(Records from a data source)

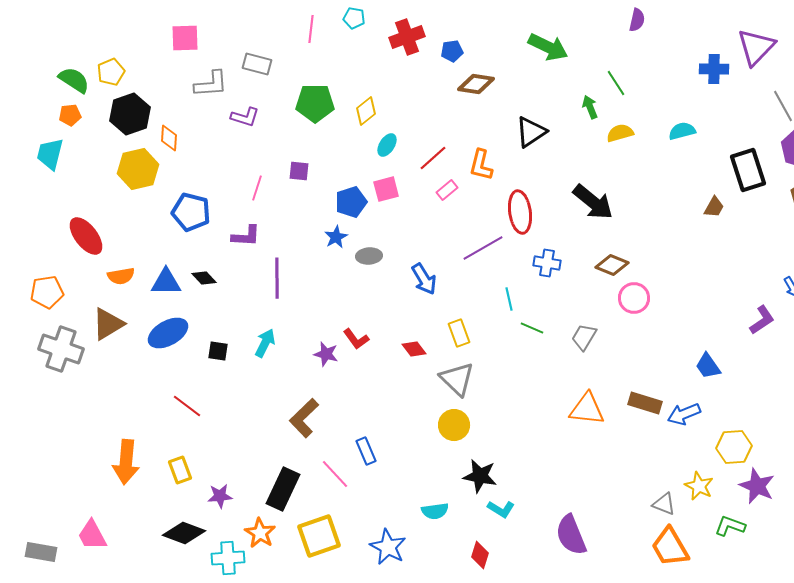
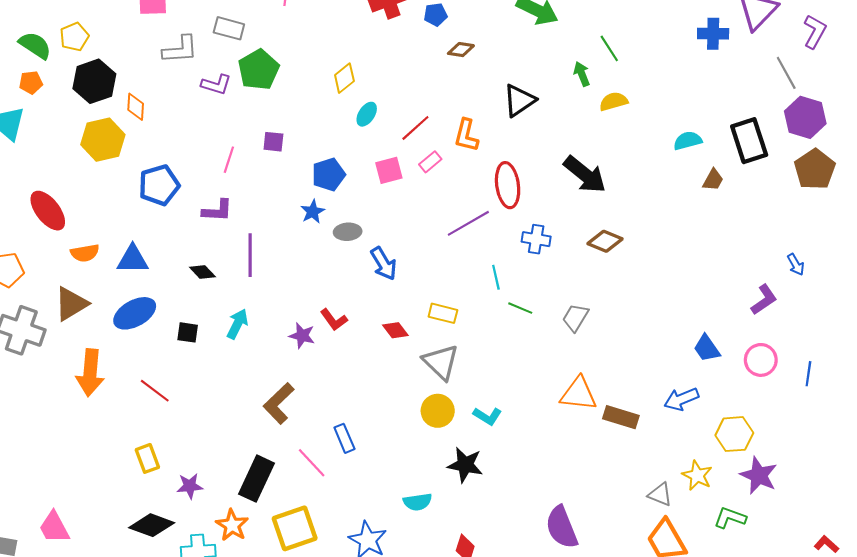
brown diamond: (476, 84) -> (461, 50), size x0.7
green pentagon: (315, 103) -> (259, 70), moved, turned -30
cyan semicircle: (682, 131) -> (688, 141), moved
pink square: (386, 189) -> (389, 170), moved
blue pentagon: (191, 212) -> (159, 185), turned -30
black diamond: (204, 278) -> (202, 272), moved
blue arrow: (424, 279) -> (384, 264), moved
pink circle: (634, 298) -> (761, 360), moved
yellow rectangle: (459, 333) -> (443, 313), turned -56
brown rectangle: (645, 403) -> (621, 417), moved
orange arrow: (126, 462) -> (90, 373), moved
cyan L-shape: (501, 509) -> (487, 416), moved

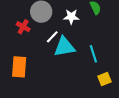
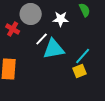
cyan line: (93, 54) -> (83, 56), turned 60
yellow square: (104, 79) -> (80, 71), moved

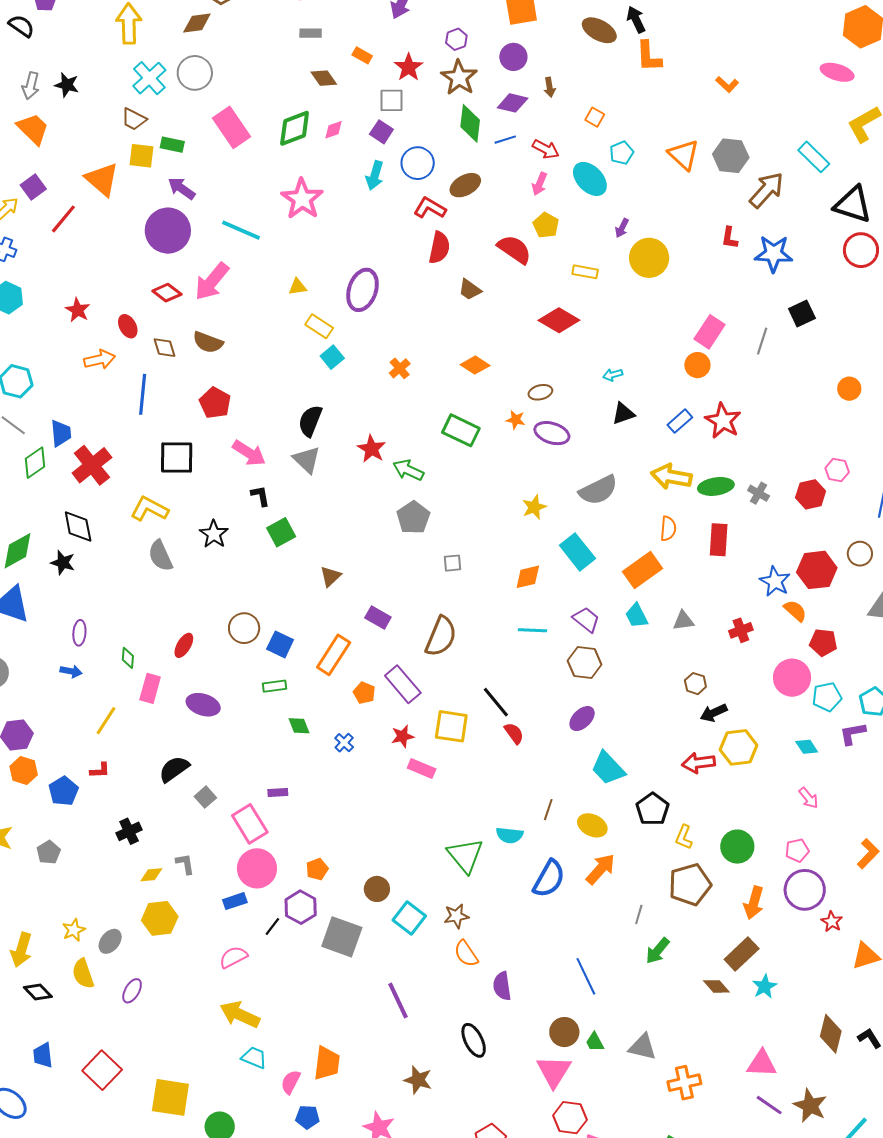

● Activity
Report how many lines in the data include the word "rectangle". Nothing else is needed.

● Answer to this problem
2